▶ _EXERCISE PROMPT_
Can you give back the lines from the first one through the line with "Question: Can you confirm if white", replacing "transparent plastic umbrella" with "clear plastic umbrella" and leaving everything else unchanged?

▶ _RECORDS FOR THE TASK_

#####

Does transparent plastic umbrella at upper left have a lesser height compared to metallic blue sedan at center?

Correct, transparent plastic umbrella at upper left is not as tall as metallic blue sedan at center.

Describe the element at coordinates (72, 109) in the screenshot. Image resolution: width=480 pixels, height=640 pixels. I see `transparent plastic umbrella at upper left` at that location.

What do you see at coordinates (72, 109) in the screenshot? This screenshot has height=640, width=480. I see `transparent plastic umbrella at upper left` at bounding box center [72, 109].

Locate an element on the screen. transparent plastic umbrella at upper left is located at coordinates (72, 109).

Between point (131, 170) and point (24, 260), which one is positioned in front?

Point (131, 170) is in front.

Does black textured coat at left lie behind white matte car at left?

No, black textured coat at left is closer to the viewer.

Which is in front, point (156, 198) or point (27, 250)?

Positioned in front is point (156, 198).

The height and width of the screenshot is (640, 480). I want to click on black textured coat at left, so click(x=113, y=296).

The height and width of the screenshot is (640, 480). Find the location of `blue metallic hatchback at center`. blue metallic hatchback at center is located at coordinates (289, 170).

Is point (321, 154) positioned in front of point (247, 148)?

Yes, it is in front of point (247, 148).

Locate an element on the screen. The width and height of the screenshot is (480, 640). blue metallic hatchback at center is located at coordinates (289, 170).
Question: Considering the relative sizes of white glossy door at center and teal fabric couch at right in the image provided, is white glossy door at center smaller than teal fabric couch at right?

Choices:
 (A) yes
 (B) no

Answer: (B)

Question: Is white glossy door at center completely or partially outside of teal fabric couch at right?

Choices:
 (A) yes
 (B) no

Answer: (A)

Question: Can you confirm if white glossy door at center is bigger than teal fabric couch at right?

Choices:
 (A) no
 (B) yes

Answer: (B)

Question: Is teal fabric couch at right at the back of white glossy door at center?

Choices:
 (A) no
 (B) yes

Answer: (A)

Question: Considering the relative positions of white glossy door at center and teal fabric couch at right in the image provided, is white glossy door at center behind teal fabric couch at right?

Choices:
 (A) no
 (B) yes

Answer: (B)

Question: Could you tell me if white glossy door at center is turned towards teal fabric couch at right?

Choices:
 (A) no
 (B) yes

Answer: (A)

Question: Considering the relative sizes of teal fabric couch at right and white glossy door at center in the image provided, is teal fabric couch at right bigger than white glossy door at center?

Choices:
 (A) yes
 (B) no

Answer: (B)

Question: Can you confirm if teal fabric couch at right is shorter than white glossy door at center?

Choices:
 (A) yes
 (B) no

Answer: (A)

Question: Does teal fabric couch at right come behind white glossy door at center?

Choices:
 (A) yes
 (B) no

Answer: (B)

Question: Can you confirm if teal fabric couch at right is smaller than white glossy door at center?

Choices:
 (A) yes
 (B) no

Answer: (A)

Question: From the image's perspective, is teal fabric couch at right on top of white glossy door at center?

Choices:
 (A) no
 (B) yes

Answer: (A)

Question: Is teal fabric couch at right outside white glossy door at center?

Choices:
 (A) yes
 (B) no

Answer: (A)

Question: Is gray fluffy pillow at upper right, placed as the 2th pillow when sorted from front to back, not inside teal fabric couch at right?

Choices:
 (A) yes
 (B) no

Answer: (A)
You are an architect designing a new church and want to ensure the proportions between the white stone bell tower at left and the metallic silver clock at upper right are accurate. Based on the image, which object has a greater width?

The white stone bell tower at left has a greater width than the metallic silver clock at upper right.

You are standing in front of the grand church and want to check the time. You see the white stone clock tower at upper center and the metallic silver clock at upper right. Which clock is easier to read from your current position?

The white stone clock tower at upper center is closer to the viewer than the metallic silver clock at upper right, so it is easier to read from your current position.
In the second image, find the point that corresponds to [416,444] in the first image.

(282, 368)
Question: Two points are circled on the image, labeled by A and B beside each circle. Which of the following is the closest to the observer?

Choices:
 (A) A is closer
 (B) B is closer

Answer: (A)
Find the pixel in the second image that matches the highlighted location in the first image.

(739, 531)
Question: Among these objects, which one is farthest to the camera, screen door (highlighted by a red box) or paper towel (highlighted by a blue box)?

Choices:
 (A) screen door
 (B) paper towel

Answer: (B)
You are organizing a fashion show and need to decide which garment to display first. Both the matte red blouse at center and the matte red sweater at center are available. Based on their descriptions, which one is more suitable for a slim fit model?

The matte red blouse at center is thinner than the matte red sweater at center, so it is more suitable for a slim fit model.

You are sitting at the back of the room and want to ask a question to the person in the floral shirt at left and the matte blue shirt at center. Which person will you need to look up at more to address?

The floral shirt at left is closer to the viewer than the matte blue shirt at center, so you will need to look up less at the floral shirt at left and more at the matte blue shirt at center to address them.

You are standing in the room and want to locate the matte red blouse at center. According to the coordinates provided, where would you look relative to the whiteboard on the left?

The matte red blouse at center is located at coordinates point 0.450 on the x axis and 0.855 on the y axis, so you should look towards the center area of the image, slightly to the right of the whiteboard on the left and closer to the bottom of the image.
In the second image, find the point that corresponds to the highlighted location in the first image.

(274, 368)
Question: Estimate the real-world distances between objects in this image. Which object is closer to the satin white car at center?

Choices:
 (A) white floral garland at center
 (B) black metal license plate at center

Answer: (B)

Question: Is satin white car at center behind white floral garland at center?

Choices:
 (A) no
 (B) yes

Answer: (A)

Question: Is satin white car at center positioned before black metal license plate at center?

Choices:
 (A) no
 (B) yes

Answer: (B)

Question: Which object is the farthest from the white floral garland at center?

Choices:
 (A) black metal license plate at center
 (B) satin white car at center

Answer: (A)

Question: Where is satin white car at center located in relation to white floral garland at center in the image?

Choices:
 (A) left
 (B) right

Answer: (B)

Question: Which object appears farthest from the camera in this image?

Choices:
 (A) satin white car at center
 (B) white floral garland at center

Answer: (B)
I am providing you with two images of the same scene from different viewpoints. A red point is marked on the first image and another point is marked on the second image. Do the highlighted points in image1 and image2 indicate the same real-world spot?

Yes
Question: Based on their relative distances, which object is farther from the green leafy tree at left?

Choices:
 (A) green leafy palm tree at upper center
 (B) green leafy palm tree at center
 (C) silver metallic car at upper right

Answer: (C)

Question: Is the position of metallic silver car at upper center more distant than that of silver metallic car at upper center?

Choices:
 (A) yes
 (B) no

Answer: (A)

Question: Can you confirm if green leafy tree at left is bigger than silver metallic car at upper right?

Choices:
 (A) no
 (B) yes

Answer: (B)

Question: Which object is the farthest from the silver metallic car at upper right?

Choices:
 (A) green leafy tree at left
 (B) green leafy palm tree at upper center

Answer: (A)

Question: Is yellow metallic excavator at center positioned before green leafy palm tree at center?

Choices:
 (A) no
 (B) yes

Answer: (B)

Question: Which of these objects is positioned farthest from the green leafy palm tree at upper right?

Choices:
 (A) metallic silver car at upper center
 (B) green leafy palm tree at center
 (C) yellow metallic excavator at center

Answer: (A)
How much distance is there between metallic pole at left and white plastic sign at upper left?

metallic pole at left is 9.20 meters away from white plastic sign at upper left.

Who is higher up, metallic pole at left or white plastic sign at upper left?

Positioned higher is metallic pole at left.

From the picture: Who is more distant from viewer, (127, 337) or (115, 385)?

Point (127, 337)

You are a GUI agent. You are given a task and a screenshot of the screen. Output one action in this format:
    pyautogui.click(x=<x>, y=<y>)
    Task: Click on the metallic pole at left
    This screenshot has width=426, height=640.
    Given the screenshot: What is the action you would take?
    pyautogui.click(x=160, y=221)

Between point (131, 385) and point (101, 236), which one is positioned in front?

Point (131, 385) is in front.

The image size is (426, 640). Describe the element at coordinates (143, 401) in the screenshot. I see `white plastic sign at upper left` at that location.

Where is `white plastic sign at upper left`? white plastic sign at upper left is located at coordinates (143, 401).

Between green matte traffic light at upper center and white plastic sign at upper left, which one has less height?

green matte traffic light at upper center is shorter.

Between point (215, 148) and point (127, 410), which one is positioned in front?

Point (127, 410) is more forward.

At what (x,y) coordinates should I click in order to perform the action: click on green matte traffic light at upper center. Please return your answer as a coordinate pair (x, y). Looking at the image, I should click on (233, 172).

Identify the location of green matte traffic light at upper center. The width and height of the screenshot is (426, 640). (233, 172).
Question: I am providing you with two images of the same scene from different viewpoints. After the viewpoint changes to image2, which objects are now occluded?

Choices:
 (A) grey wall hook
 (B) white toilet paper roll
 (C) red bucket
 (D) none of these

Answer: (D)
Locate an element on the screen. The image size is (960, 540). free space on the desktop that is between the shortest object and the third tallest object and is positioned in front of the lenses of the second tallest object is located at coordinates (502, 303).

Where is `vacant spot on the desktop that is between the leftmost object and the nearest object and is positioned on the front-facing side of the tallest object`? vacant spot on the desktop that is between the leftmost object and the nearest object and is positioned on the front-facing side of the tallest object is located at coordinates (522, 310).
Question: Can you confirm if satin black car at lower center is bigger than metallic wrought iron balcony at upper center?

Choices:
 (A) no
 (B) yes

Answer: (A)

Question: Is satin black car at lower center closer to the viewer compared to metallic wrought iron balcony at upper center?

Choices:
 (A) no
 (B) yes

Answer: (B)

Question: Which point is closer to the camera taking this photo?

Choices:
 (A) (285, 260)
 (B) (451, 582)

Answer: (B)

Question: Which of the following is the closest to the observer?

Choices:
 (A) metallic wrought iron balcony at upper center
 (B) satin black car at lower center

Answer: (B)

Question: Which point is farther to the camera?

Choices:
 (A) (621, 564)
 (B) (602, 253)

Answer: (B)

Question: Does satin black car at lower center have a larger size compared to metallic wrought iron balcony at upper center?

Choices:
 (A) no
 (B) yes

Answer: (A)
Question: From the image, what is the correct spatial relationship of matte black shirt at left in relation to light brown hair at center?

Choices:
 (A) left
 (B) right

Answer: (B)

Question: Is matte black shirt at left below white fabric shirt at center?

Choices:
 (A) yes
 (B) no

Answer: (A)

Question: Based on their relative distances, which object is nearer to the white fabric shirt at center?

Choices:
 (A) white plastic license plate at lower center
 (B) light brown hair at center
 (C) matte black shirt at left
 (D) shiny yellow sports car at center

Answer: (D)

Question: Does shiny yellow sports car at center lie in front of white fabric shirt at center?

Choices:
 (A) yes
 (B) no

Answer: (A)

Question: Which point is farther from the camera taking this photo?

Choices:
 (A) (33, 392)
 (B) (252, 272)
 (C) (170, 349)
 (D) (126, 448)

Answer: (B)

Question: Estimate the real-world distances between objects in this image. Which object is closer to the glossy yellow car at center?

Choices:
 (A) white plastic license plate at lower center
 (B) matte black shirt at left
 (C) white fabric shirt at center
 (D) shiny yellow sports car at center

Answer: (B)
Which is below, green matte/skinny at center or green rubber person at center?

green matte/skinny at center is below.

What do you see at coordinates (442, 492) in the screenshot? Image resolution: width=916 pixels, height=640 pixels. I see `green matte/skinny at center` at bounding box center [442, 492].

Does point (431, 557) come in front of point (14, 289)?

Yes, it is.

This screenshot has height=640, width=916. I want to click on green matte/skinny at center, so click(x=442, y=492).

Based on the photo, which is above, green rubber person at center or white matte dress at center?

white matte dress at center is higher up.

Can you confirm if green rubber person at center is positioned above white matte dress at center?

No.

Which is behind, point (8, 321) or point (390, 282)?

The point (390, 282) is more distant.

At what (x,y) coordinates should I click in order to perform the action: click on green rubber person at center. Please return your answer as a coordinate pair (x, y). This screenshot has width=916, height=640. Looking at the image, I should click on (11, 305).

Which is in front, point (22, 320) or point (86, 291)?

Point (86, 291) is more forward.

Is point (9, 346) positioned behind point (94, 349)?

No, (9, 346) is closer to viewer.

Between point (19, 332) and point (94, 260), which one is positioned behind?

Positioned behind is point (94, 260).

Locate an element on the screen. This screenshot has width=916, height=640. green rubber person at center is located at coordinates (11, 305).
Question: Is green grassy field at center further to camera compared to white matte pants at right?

#####

▶ _EXERCISE SOLUTION_
Does clear plastic umbrella at upper left have a lesser height compared to metallic blue sedan at center?

Correct, clear plastic umbrella at upper left is not as tall as metallic blue sedan at center.

Describe the element at coordinates (72, 109) in the screenshot. Image resolution: width=480 pixels, height=640 pixels. I see `clear plastic umbrella at upper left` at that location.

What do you see at coordinates (72, 109) in the screenshot? This screenshot has height=640, width=480. I see `clear plastic umbrella at upper left` at bounding box center [72, 109].

Locate an element on the screen. clear plastic umbrella at upper left is located at coordinates (72, 109).

Between point (131, 170) and point (24, 260), which one is positioned in front?

Point (131, 170) is in front.

Does black textured coat at left lie behind white matte car at left?

No, black textured coat at left is closer to the viewer.

Which is in front, point (156, 198) or point (27, 250)?

Positioned in front is point (156, 198).

The height and width of the screenshot is (640, 480). I want to click on black textured coat at left, so click(x=113, y=296).

The height and width of the screenshot is (640, 480). Find the location of `blue metallic hatchback at center`. blue metallic hatchback at center is located at coordinates (289, 170).

Is point (321, 154) positioned in front of point (247, 148)?

Yes, it is in front of point (247, 148).

Locate an element on the screen. The width and height of the screenshot is (480, 640). blue metallic hatchback at center is located at coordinates (289, 170).
Question: Considering the relative sizes of white glossy door at center and teal fabric couch at right in the image provided, is white glossy door at center smaller than teal fabric couch at right?

Choices:
 (A) yes
 (B) no

Answer: (B)

Question: Is white glossy door at center completely or partially outside of teal fabric couch at right?

Choices:
 (A) yes
 (B) no

Answer: (A)

Question: Can you confirm if white glossy door at center is bigger than teal fabric couch at right?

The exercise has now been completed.